Problem description
Copy out all the lines of the data that hold the word "diamond".

Supplied information
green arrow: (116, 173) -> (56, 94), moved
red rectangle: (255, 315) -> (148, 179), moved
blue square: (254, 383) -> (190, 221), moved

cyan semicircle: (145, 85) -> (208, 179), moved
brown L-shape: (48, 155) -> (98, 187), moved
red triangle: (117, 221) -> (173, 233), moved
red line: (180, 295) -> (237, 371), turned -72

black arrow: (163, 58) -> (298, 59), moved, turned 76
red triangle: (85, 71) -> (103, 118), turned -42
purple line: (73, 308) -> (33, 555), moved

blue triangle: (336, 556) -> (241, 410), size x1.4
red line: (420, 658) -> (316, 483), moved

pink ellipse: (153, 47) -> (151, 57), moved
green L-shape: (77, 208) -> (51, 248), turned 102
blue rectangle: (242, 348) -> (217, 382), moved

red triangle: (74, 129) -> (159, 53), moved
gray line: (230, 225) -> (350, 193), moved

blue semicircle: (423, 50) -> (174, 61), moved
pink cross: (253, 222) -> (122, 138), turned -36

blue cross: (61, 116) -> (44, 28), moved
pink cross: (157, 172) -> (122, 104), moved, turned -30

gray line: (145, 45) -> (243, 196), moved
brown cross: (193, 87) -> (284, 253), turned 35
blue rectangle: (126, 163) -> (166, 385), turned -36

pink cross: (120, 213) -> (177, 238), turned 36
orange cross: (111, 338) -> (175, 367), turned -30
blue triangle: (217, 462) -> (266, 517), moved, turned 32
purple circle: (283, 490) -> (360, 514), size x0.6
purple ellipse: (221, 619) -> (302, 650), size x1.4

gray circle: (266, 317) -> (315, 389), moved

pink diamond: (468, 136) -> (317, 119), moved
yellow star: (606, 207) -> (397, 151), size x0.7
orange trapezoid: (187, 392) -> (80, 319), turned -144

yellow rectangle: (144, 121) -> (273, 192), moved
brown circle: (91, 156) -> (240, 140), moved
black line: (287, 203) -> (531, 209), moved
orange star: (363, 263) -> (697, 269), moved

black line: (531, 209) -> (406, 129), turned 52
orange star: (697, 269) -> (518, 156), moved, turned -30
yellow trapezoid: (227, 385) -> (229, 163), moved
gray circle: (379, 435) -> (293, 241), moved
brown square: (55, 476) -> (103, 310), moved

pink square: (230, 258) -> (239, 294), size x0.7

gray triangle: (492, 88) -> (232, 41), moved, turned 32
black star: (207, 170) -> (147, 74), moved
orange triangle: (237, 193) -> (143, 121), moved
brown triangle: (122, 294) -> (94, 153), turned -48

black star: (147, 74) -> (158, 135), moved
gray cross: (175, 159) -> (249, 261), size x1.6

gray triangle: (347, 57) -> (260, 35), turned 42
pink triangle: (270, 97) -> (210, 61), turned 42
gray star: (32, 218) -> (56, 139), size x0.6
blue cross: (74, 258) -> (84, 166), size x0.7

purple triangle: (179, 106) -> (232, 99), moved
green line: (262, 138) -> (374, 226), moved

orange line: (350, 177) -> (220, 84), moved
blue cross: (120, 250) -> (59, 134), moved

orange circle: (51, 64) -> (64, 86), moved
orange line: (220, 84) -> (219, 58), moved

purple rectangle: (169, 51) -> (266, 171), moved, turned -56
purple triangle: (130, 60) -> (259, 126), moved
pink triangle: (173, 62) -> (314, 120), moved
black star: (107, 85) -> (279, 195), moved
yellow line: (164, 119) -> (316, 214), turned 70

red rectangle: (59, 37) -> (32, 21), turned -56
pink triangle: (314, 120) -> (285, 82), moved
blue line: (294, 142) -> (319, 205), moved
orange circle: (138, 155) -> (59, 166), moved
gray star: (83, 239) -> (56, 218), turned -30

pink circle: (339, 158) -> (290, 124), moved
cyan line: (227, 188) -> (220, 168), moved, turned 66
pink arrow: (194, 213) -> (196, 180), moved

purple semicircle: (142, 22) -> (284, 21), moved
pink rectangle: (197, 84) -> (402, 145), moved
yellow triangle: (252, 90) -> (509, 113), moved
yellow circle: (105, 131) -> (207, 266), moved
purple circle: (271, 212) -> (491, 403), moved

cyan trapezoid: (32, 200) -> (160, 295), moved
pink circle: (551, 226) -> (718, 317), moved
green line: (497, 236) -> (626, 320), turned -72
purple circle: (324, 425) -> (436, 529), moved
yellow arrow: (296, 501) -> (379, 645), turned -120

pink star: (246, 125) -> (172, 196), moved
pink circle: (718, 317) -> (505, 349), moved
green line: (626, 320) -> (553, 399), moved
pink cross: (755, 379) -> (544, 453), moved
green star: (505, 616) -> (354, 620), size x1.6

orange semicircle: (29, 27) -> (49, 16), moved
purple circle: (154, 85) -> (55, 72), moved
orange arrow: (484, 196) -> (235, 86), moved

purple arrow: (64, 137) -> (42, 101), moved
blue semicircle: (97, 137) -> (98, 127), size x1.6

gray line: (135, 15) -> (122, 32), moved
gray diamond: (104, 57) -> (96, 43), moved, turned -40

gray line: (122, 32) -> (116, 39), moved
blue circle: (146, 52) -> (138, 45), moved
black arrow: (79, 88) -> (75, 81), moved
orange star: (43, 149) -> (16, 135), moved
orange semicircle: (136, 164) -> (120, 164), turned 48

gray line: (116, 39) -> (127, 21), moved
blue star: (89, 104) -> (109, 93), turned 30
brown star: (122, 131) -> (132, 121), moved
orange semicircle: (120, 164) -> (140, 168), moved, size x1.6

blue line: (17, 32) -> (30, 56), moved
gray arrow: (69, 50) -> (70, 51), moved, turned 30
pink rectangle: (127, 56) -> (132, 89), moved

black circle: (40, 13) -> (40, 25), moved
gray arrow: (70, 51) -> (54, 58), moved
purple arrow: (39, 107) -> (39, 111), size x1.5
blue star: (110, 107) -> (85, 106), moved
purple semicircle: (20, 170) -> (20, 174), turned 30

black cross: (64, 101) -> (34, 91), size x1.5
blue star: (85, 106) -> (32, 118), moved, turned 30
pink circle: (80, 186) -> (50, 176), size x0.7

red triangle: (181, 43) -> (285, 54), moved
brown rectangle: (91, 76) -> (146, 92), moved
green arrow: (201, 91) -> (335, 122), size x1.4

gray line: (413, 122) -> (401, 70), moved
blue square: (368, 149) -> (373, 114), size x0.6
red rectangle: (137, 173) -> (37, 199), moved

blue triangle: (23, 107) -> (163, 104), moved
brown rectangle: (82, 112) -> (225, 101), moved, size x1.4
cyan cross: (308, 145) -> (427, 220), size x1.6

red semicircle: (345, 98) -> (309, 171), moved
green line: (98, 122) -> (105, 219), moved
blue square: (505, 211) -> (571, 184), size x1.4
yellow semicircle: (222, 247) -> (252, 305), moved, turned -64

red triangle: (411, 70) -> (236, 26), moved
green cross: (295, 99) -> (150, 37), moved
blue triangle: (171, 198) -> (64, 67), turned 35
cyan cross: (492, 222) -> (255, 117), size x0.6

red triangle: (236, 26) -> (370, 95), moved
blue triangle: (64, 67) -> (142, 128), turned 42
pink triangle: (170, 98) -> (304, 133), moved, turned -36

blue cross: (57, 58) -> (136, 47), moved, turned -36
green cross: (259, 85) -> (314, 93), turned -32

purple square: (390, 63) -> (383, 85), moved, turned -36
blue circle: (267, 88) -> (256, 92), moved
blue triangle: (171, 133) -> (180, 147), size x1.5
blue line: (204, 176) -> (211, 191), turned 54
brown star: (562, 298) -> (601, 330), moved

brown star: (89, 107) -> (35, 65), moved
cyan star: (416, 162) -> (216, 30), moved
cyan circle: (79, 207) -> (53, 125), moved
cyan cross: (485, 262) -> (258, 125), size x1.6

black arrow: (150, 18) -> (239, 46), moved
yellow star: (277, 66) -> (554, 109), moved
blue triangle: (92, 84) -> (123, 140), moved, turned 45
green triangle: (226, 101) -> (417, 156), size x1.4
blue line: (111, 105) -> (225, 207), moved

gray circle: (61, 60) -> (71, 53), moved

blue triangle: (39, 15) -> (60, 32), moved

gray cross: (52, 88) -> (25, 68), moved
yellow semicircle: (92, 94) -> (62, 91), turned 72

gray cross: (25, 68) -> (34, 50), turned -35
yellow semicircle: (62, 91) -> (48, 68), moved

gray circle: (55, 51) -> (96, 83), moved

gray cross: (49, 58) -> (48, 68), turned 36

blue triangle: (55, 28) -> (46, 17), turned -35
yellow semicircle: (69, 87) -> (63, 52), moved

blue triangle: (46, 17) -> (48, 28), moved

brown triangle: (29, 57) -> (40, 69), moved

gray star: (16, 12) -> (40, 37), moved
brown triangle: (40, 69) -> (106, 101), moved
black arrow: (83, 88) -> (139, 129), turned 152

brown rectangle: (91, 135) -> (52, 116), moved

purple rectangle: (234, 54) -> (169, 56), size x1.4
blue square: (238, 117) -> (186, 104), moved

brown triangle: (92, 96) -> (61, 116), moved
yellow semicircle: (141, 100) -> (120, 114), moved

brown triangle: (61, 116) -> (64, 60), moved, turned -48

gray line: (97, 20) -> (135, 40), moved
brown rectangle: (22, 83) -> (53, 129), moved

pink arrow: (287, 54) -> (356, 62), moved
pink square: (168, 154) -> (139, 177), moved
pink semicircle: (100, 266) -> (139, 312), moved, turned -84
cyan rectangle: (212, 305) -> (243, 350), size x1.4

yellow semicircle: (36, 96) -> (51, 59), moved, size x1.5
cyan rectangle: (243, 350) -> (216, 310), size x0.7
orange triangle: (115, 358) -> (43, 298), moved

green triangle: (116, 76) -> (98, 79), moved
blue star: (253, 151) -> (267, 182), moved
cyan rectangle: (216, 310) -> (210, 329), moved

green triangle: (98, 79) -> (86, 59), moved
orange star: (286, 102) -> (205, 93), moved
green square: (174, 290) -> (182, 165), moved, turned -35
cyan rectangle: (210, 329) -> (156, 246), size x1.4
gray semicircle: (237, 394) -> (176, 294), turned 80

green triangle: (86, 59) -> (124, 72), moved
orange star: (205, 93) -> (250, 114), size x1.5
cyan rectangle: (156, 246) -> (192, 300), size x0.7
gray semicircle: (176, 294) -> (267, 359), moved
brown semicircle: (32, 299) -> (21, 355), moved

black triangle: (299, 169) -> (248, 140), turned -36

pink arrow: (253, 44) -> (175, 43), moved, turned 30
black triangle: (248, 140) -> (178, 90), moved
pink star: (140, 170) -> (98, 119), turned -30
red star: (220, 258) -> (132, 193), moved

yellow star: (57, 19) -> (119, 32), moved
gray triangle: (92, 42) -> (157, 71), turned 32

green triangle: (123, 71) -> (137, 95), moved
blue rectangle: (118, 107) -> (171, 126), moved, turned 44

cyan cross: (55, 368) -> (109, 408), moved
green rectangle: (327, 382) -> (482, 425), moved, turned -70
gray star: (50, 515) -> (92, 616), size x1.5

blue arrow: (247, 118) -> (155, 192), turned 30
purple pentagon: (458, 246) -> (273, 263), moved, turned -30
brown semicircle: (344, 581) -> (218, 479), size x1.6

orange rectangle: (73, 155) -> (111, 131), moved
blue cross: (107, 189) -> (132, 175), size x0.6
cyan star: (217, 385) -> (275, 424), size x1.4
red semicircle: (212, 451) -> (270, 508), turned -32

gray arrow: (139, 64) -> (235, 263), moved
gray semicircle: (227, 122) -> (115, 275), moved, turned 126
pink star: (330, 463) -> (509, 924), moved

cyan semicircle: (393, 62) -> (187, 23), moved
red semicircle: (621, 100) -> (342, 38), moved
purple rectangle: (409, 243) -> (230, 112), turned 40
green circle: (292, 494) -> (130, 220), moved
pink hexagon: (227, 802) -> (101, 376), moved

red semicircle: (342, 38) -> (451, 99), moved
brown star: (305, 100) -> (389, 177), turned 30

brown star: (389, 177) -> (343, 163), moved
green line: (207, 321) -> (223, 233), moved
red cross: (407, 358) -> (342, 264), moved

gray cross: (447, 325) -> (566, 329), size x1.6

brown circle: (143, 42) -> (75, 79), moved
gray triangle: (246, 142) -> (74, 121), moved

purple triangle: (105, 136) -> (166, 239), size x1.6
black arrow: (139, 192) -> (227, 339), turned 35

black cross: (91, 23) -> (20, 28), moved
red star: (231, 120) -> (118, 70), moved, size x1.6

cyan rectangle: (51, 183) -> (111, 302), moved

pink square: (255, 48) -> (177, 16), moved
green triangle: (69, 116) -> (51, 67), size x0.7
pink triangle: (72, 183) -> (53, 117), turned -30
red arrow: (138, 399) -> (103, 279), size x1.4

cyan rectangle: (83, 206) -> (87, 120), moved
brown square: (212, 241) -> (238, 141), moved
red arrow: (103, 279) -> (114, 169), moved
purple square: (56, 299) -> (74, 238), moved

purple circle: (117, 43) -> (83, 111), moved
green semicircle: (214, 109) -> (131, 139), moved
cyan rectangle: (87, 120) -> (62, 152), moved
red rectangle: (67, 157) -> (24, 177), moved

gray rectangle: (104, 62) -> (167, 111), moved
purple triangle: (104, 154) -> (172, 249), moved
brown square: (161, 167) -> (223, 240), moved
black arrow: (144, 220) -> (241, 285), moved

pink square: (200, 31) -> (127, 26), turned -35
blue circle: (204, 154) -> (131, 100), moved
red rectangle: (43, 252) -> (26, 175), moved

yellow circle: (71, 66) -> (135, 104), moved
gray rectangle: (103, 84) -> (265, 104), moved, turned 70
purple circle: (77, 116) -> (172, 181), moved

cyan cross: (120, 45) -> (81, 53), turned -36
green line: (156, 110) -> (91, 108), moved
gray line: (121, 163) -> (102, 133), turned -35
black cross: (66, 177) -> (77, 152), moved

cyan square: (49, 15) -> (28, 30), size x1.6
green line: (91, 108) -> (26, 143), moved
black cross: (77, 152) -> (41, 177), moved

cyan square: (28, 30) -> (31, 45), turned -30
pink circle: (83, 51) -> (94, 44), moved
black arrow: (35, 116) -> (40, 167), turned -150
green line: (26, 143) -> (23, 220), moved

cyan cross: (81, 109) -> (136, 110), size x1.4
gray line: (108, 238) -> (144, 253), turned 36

Completed exercise
pink diamond: (468, 136) -> (317, 119), moved
gray diamond: (104, 57) -> (96, 43), moved, turned -40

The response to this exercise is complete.